* **Prompt**: For the entries that follow, restate word for word the line containing "none -> grey star [84,223,151,282]", the line containing "camera: 40 degrees right, 10 degrees down", and every line that lies between them.

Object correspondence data
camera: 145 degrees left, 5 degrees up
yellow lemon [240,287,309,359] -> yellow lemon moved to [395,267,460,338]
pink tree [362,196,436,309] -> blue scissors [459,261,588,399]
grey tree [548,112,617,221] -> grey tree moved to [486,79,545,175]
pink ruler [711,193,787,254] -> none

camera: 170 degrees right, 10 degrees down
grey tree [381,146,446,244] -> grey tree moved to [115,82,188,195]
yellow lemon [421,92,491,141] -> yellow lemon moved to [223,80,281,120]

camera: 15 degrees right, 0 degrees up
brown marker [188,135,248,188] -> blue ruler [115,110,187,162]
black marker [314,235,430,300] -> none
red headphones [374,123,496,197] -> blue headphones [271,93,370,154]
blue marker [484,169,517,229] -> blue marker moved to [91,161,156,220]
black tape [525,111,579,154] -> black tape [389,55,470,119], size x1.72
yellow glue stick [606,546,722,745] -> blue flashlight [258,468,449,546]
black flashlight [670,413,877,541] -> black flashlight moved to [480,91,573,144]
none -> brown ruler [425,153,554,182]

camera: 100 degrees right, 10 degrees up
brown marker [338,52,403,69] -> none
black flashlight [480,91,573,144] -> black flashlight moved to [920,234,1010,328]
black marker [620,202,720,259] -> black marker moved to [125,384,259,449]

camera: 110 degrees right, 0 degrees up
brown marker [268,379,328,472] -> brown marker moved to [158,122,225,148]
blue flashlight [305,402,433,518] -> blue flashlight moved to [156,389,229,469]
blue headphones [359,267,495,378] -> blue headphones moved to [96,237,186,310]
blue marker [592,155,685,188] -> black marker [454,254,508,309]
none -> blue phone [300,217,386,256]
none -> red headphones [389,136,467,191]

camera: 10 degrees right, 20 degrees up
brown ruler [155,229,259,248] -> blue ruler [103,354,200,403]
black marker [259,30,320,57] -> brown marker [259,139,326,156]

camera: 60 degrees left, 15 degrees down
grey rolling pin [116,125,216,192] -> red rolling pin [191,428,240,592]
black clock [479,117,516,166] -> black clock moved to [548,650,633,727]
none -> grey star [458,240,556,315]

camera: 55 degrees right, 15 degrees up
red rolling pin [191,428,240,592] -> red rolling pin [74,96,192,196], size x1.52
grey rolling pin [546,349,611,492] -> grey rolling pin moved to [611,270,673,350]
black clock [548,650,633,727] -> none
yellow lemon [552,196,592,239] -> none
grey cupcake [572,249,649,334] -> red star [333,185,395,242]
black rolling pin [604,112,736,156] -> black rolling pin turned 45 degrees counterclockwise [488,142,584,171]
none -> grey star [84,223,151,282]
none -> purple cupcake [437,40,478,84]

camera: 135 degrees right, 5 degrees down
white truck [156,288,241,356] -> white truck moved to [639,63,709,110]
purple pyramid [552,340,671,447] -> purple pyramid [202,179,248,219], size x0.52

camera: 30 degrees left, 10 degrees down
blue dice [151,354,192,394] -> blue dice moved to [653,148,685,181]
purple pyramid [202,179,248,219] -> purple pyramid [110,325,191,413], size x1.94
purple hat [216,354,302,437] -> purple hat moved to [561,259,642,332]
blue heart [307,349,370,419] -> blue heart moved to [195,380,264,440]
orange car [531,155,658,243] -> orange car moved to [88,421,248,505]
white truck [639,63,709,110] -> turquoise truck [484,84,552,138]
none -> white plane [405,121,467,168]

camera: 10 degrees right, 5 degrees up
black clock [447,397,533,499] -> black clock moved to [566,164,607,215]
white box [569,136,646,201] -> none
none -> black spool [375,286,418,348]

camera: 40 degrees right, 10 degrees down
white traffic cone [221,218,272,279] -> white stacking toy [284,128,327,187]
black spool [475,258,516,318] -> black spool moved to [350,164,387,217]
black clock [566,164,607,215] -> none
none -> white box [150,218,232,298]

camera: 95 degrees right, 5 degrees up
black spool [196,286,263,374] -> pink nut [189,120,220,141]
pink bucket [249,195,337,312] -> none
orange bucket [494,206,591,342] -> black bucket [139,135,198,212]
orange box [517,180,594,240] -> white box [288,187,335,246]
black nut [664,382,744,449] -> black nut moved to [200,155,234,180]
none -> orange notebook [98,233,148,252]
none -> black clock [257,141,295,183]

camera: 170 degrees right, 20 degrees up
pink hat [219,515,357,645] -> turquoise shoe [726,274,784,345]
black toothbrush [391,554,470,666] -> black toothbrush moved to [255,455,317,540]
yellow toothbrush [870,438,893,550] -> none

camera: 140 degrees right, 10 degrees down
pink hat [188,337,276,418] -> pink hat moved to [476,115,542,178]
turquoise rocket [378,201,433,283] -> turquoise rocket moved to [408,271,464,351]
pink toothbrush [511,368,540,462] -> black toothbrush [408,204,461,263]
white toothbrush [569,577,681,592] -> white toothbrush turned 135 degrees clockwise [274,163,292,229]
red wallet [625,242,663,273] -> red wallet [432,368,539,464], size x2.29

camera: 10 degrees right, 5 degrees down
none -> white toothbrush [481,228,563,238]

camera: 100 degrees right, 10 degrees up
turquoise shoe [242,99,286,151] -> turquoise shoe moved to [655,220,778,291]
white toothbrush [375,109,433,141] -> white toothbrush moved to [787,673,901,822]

* **Written answer**:
none -> grey star [84,223,151,282]
none -> purple cupcake [437,40,478,84]

camera: 135 degrees right, 5 degrees down
white truck [156,288,241,356] -> white truck moved to [639,63,709,110]
purple pyramid [552,340,671,447] -> purple pyramid [202,179,248,219], size x0.52

camera: 30 degrees left, 10 degrees down
blue dice [151,354,192,394] -> blue dice moved to [653,148,685,181]
purple pyramid [202,179,248,219] -> purple pyramid [110,325,191,413], size x1.94
purple hat [216,354,302,437] -> purple hat moved to [561,259,642,332]
blue heart [307,349,370,419] -> blue heart moved to [195,380,264,440]
orange car [531,155,658,243] -> orange car moved to [88,421,248,505]
white truck [639,63,709,110] -> turquoise truck [484,84,552,138]
none -> white plane [405,121,467,168]

camera: 10 degrees right, 5 degrees up
black clock [447,397,533,499] -> black clock moved to [566,164,607,215]
white box [569,136,646,201] -> none
none -> black spool [375,286,418,348]

camera: 40 degrees right, 10 degrees down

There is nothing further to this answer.